Your assignment: Would you copy the entries that follow exactly, leaving out every picture?

── Material provided

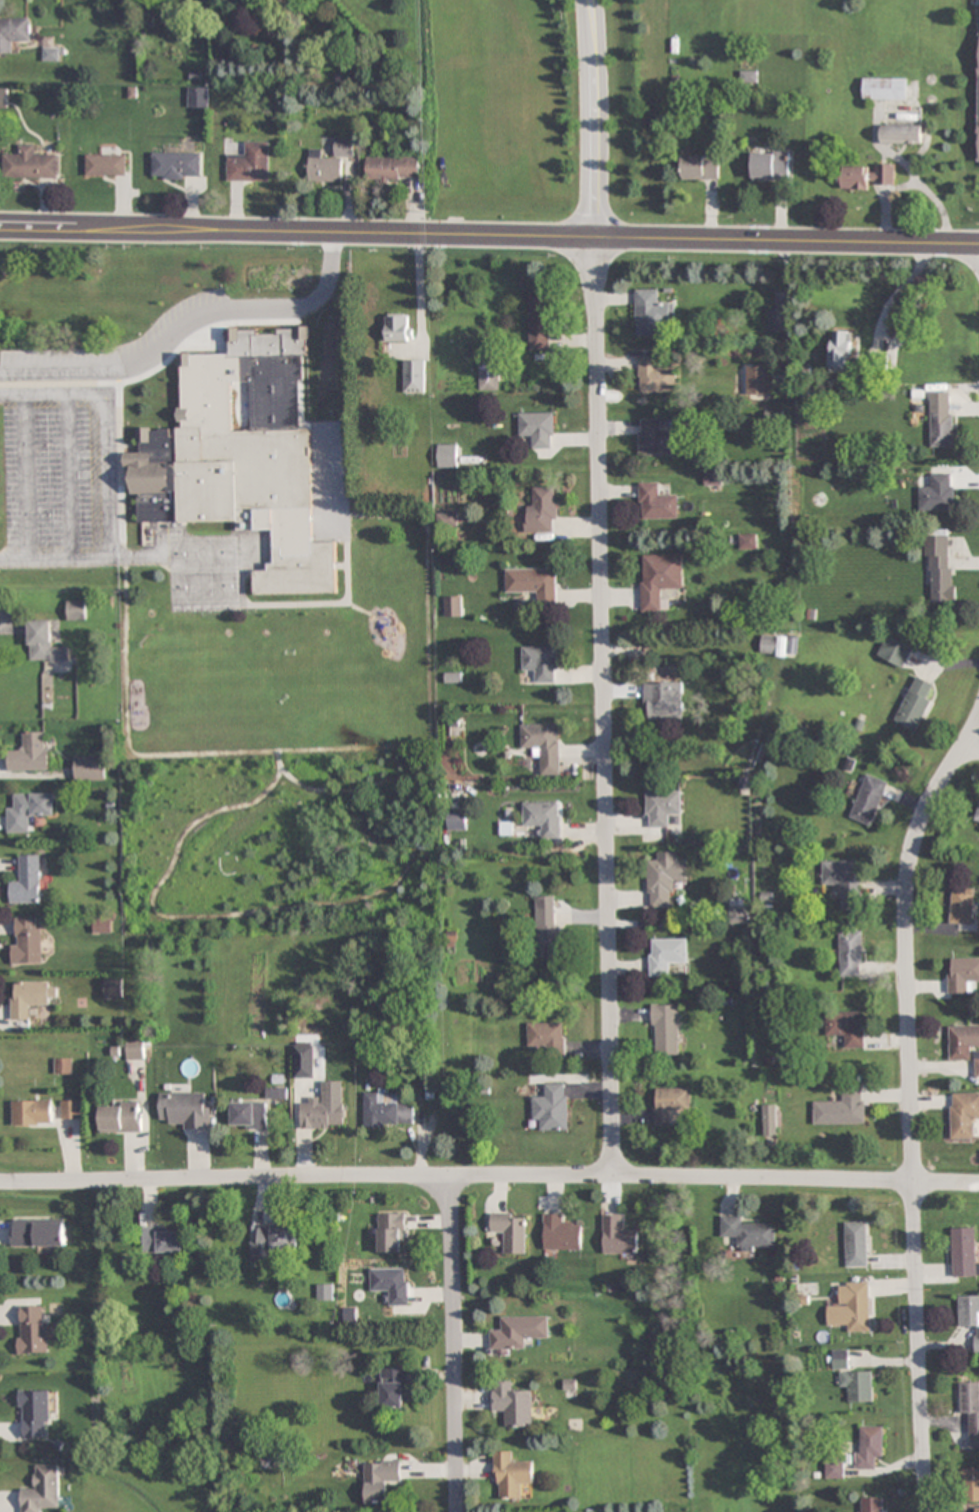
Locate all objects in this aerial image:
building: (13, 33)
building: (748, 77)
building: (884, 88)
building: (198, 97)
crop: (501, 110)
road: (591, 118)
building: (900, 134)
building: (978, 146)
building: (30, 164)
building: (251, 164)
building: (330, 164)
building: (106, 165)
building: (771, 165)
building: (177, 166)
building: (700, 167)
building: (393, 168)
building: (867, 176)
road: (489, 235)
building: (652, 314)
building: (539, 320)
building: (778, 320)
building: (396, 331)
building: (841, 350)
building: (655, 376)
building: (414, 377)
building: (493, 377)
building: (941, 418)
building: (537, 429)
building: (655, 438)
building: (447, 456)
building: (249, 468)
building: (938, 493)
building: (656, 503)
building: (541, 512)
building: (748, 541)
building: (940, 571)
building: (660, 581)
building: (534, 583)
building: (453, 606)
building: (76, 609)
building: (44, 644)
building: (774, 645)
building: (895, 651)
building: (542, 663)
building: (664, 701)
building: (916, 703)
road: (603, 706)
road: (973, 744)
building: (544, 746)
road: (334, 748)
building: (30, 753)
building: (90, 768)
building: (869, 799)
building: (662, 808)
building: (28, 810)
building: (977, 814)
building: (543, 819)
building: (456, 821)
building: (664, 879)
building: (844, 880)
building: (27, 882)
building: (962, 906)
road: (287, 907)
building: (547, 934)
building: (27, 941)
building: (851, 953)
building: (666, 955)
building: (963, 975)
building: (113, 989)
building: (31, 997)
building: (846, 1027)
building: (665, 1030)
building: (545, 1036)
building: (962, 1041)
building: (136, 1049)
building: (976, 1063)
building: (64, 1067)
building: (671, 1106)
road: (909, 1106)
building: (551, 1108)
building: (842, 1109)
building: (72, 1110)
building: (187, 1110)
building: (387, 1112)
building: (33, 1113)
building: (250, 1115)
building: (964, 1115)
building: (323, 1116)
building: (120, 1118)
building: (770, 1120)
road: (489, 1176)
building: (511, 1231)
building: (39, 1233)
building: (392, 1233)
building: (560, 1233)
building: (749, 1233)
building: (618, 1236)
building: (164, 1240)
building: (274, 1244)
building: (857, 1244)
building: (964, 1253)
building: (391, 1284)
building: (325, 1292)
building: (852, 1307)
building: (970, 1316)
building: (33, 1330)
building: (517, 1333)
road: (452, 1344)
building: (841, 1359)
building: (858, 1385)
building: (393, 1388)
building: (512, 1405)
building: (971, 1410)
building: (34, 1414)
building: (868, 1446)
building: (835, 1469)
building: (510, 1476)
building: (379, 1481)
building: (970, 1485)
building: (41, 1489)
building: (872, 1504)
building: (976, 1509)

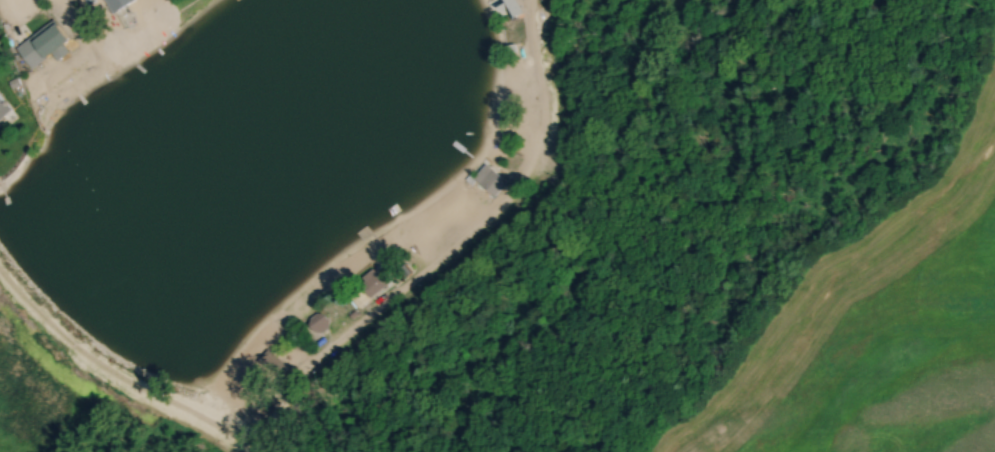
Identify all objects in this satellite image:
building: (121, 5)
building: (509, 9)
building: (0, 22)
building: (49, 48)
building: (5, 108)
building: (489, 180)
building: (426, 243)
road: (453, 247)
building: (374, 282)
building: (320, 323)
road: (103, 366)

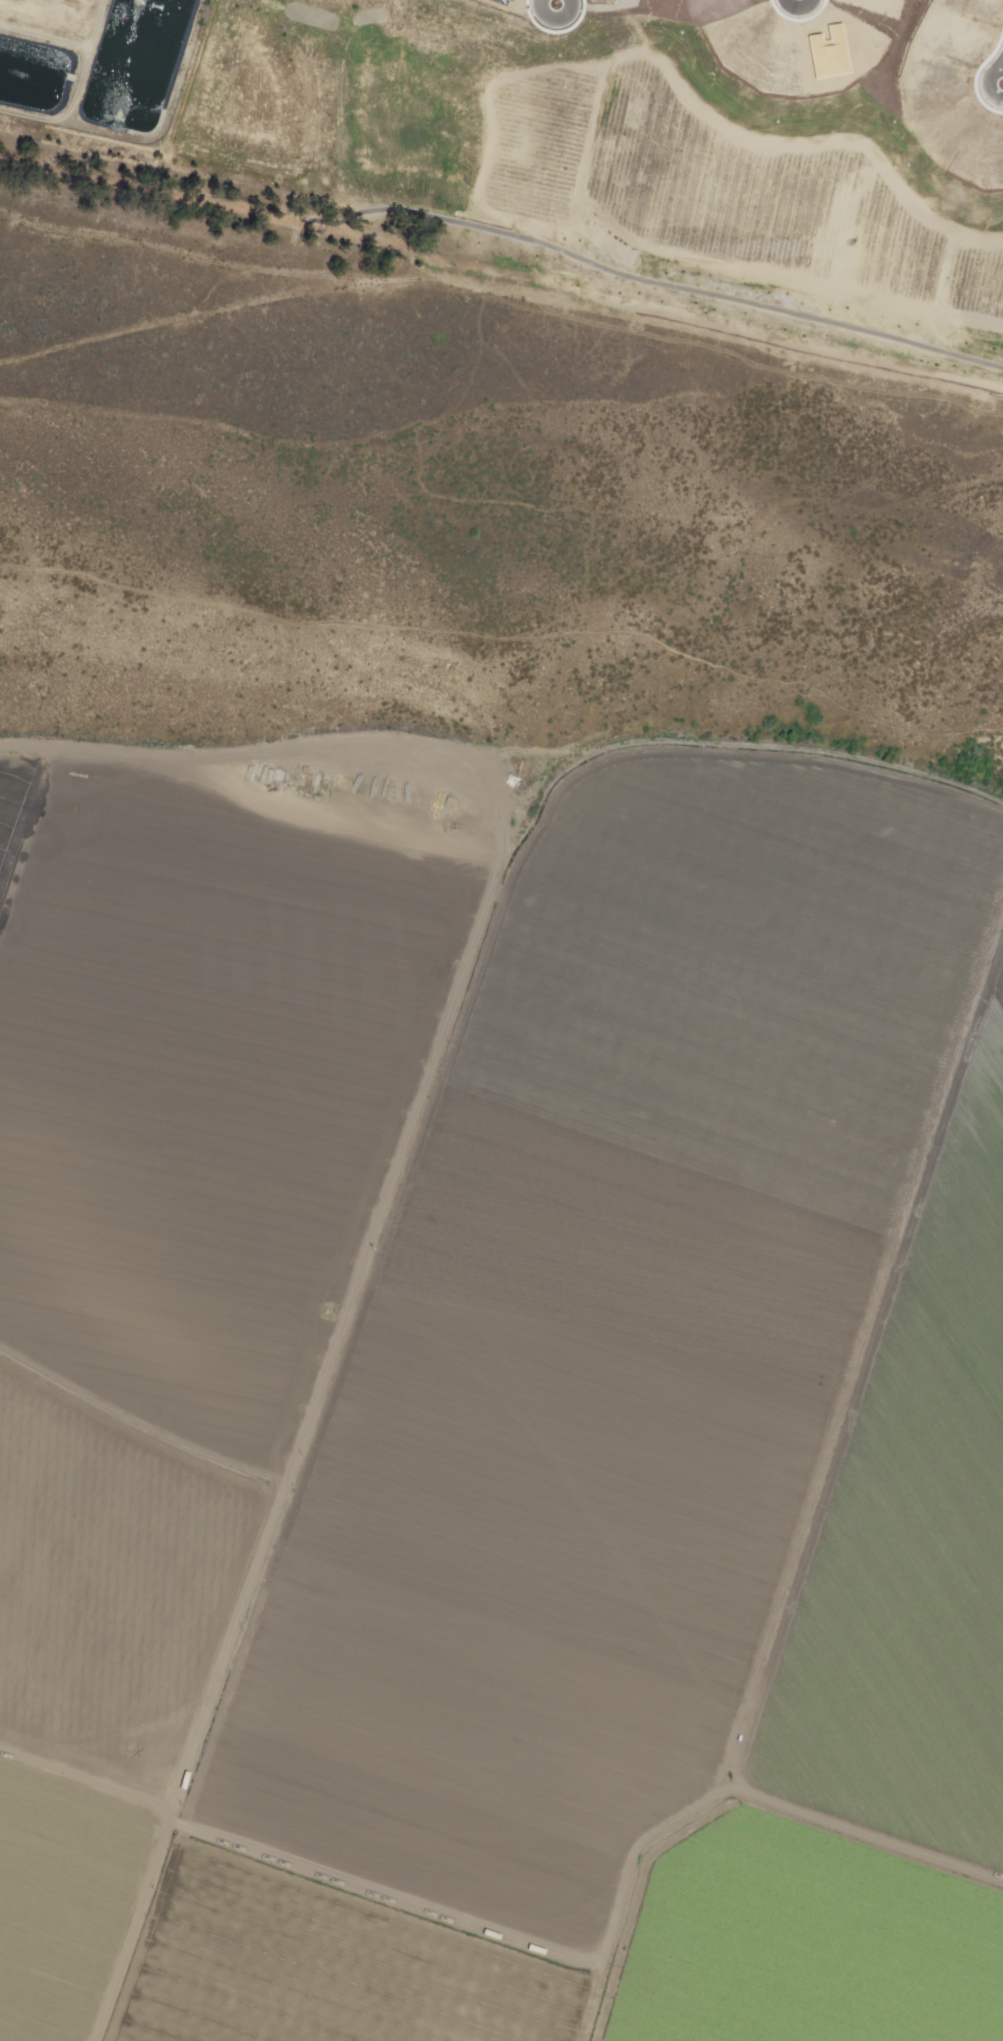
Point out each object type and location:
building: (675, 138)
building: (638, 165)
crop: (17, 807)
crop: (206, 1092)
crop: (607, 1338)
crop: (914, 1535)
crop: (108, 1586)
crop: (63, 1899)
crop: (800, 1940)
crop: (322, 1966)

────

Answer to this exercise:
Locate all objects in this aerial image:
building: (13, 33)
building: (748, 77)
building: (884, 88)
building: (198, 97)
crop: (501, 110)
road: (591, 118)
building: (900, 134)
building: (978, 146)
building: (30, 164)
building: (251, 164)
building: (330, 164)
building: (106, 165)
building: (771, 165)
building: (177, 166)
building: (700, 167)
building: (393, 168)
building: (867, 176)
road: (489, 235)
building: (652, 314)
building: (539, 320)
building: (778, 320)
building: (396, 331)
building: (841, 350)
building: (655, 376)
building: (414, 377)
building: (493, 377)
building: (941, 418)
building: (537, 429)
building: (655, 438)
building: (447, 456)
building: (249, 468)
building: (938, 493)
building: (656, 503)
building: (541, 512)
building: (748, 541)
building: (940, 571)
building: (660, 581)
building: (534, 583)
building: (453, 606)
building: (76, 609)
building: (44, 644)
building: (774, 645)
building: (895, 651)
building: (542, 663)
building: (664, 701)
building: (916, 703)
road: (603, 706)
road: (973, 744)
building: (544, 746)
road: (334, 748)
building: (30, 753)
building: (90, 768)
building: (869, 799)
building: (662, 808)
building: (28, 810)
building: (977, 814)
building: (543, 819)
building: (456, 821)
building: (664, 879)
building: (844, 880)
building: (27, 882)
building: (962, 906)
road: (287, 907)
building: (547, 934)
building: (27, 941)
building: (851, 953)
building: (666, 955)
building: (963, 975)
building: (113, 989)
building: (31, 997)
building: (846, 1027)
building: (665, 1030)
building: (545, 1036)
building: (962, 1041)
building: (136, 1049)
building: (976, 1063)
building: (64, 1067)
building: (671, 1106)
road: (909, 1106)
building: (551, 1108)
building: (842, 1109)
building: (72, 1110)
building: (187, 1110)
building: (387, 1112)
building: (33, 1113)
building: (250, 1115)
building: (964, 1115)
building: (323, 1116)
building: (120, 1118)
building: (770, 1120)
road: (489, 1176)
building: (511, 1231)
building: (39, 1233)
building: (392, 1233)
building: (560, 1233)
building: (749, 1233)
building: (618, 1236)
building: (164, 1240)
building: (274, 1244)
building: (857, 1244)
building: (964, 1253)
building: (391, 1284)
building: (325, 1292)
building: (852, 1307)
building: (970, 1316)
building: (33, 1330)
building: (517, 1333)
road: (452, 1344)
building: (841, 1359)
building: (858, 1385)
building: (393, 1388)
building: (512, 1405)
building: (971, 1410)
building: (34, 1414)
building: (868, 1446)
building: (835, 1469)
building: (510, 1476)
building: (379, 1481)
building: (970, 1485)
building: (41, 1489)
building: (872, 1504)
building: (976, 1509)

Identify all objects in this satellite image:
building: (121, 5)
building: (509, 9)
building: (0, 22)
building: (49, 48)
building: (5, 108)
building: (489, 180)
building: (426, 243)
road: (453, 247)
building: (374, 282)
building: (320, 323)
road: (103, 366)

Point out each object type and location:
building: (675, 138)
building: (638, 165)
crop: (17, 807)
crop: (206, 1092)
crop: (607, 1338)
crop: (914, 1535)
crop: (108, 1586)
crop: (63, 1899)
crop: (800, 1940)
crop: (322, 1966)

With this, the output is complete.